[Dataset excerpt]
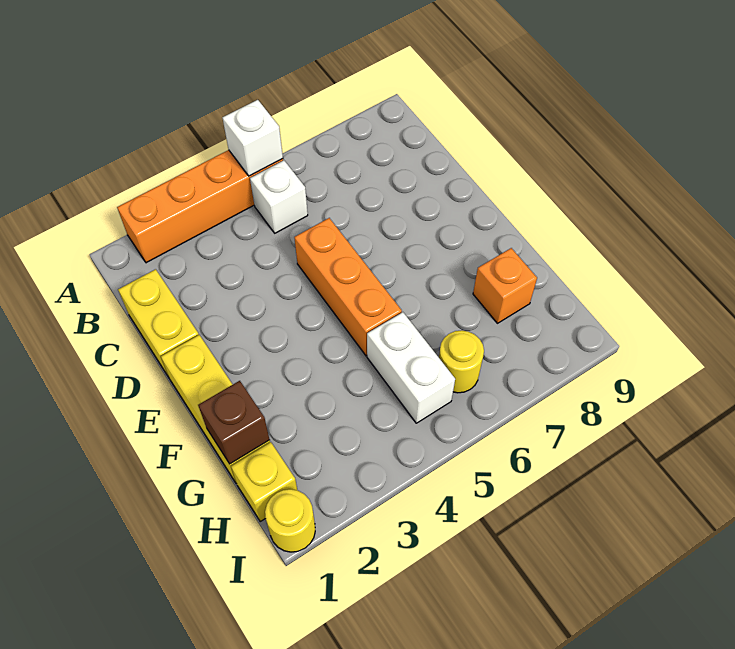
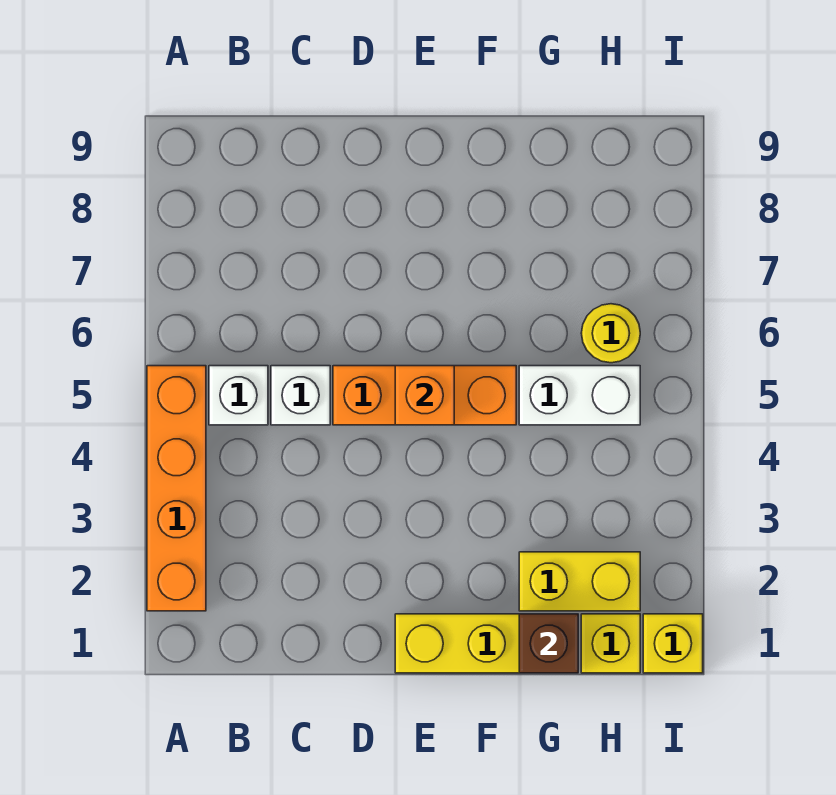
white brick A5 level 2 -> white brick C5 level 1
yellow brick C1:D1 level 1 -> yellow brick G2:H2 level 1
orange brick G8 level 1 -> orange brick E5 level 2
yellow round brick I1 level 1 -> yellow brick I1 level 1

[Task statement] Copy exactly the lines from the one with "orange brick G8" through the last line of the material, keeping both ends.

[Response box]
orange brick G8 level 1 -> orange brick E5 level 2
yellow round brick I1 level 1 -> yellow brick I1 level 1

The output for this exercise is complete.